[Stored data]

━━━━━━━━━━━━━━━━━━━━━━━━━━━━━━

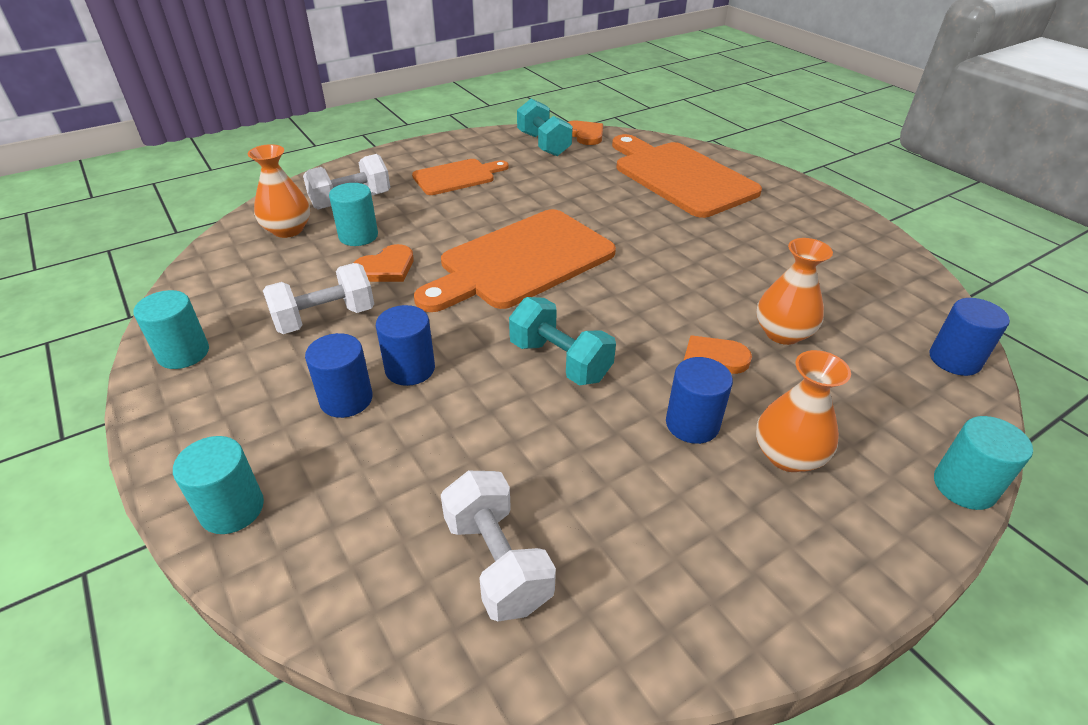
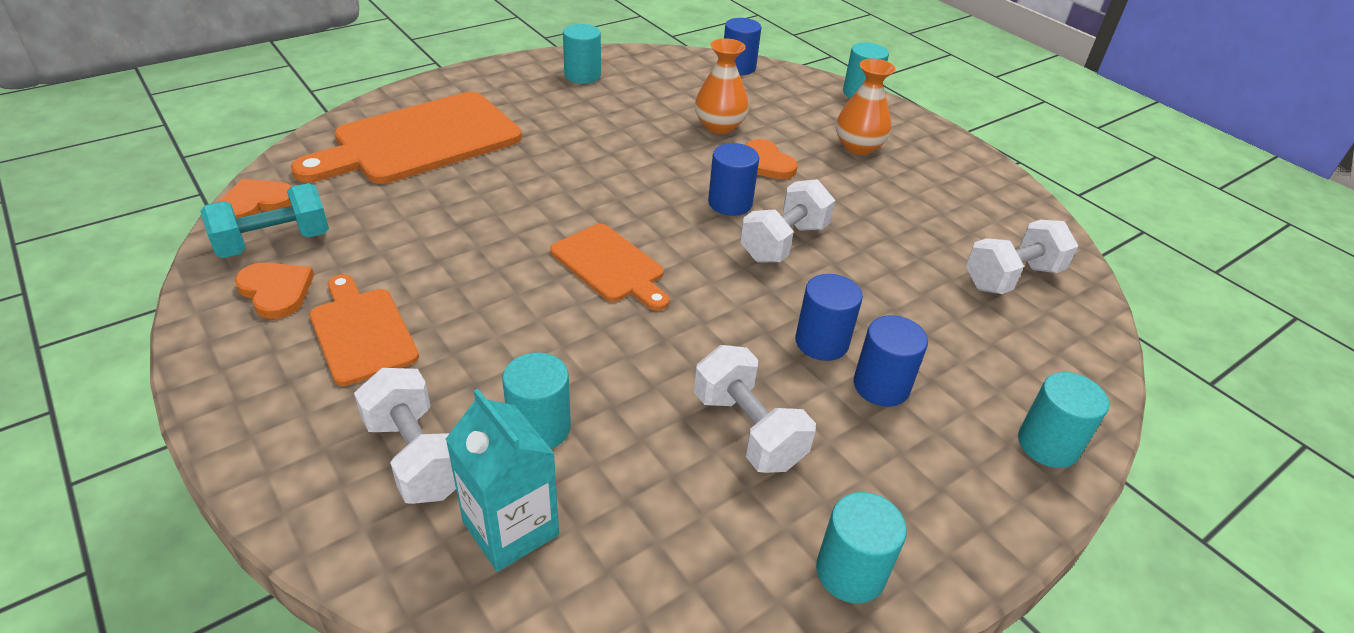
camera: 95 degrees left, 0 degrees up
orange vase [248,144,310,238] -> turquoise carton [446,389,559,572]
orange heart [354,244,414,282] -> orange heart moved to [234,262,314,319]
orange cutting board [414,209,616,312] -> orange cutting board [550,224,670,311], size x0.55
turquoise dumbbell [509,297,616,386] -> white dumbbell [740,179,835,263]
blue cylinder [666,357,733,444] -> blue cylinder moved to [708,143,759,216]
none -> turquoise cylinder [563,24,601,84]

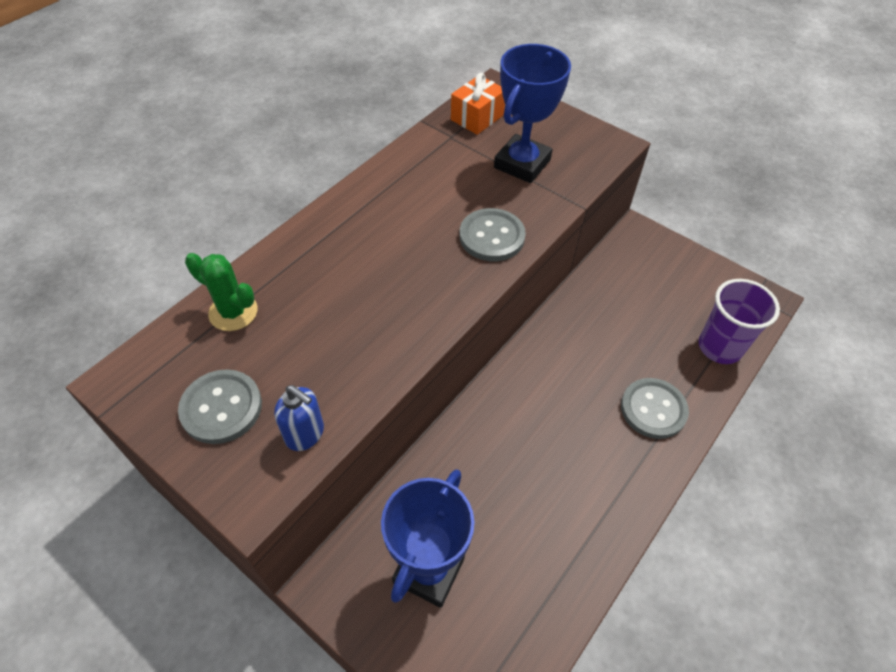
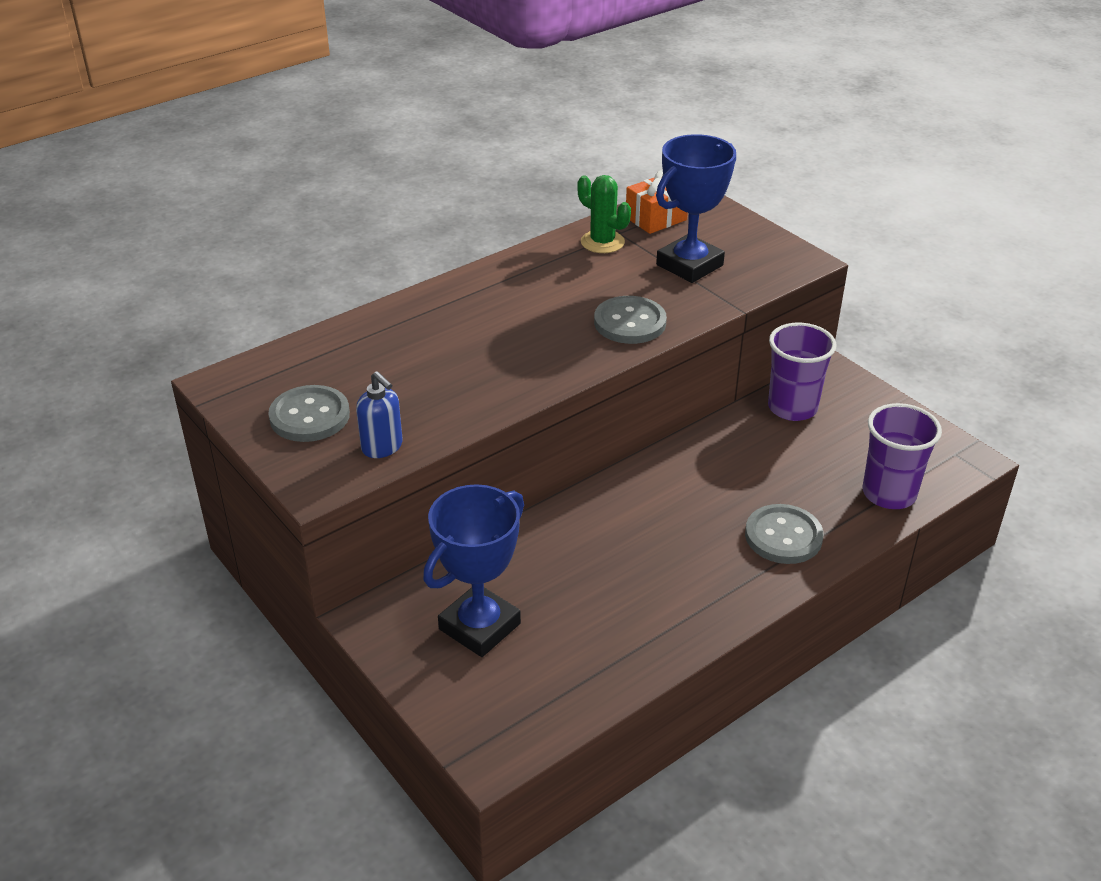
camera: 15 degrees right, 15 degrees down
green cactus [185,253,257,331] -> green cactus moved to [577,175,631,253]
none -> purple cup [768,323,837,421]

━━━━━━━━━━━━━━━━━━━━━━━━━━━━━━

The required output is the line containing "camera: 15 degrees right, 15 degrees down" through the last line of the records above, each copied exactly and nothing more.

camera: 15 degrees right, 15 degrees down
green cactus [185,253,257,331] -> green cactus moved to [577,175,631,253]
none -> purple cup [768,323,837,421]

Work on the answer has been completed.